[Opening Records shown section]
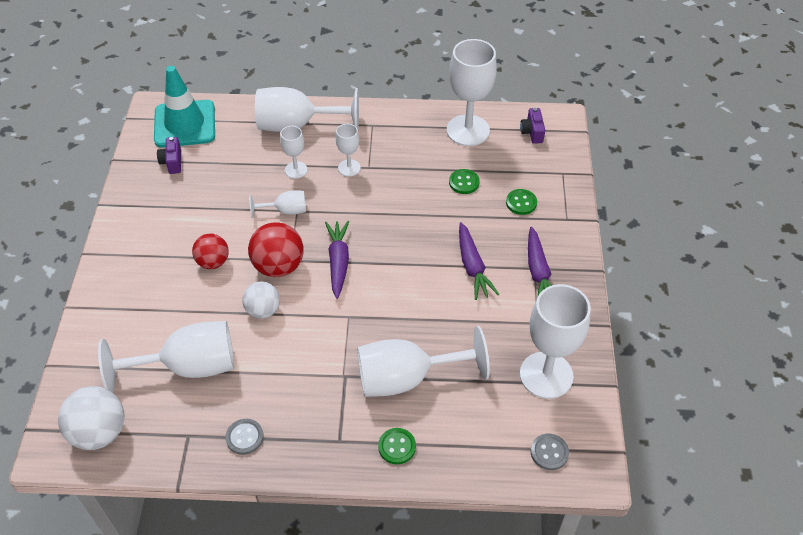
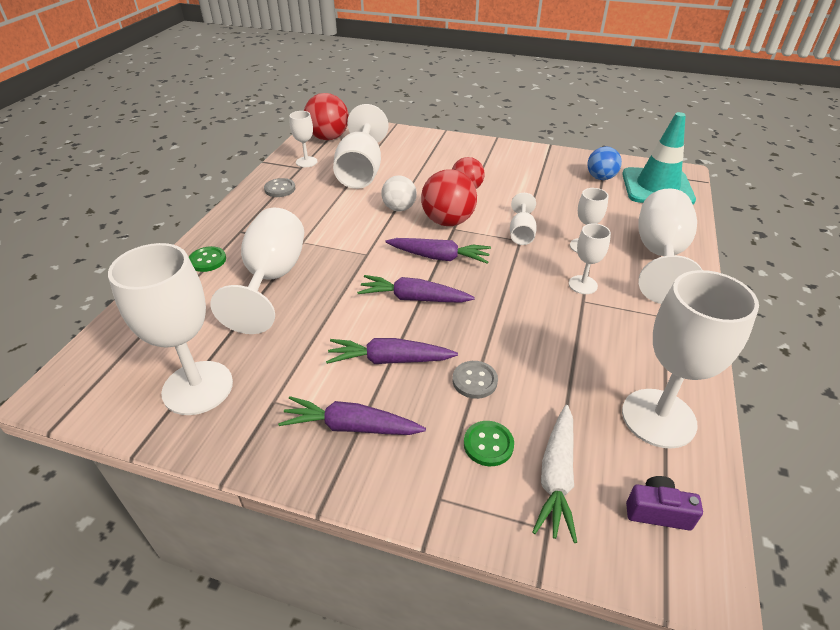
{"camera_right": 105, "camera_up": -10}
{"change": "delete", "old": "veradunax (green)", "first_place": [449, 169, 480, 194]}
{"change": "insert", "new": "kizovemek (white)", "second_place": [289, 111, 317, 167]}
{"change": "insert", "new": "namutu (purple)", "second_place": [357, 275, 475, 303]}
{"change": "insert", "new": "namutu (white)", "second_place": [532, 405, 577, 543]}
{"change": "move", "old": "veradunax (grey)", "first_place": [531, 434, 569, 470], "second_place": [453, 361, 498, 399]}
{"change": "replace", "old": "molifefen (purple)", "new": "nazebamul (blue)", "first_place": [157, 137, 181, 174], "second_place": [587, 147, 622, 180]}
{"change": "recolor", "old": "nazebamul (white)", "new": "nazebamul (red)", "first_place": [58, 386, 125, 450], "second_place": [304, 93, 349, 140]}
[Closing Records shown section]
Directions: Leave out the images and transcribe all the records exactly.

Exercise answer:
{"camera_right": 105, "camera_up": -10}
{"change": "delete", "old": "veradunax (green)", "first_place": [449, 169, 480, 194]}
{"change": "insert", "new": "kizovemek (white)", "second_place": [289, 111, 317, 167]}
{"change": "insert", "new": "namutu (purple)", "second_place": [357, 275, 475, 303]}
{"change": "insert", "new": "namutu (white)", "second_place": [532, 405, 577, 543]}
{"change": "move", "old": "veradunax (grey)", "first_place": [531, 434, 569, 470], "second_place": [453, 361, 498, 399]}
{"change": "replace", "old": "molifefen (purple)", "new": "nazebamul (blue)", "first_place": [157, 137, 181, 174], "second_place": [587, 147, 622, 180]}
{"change": "recolor", "old": "nazebamul (white)", "new": "nazebamul (red)", "first_place": [58, 386, 125, 450], "second_place": [304, 93, 349, 140]}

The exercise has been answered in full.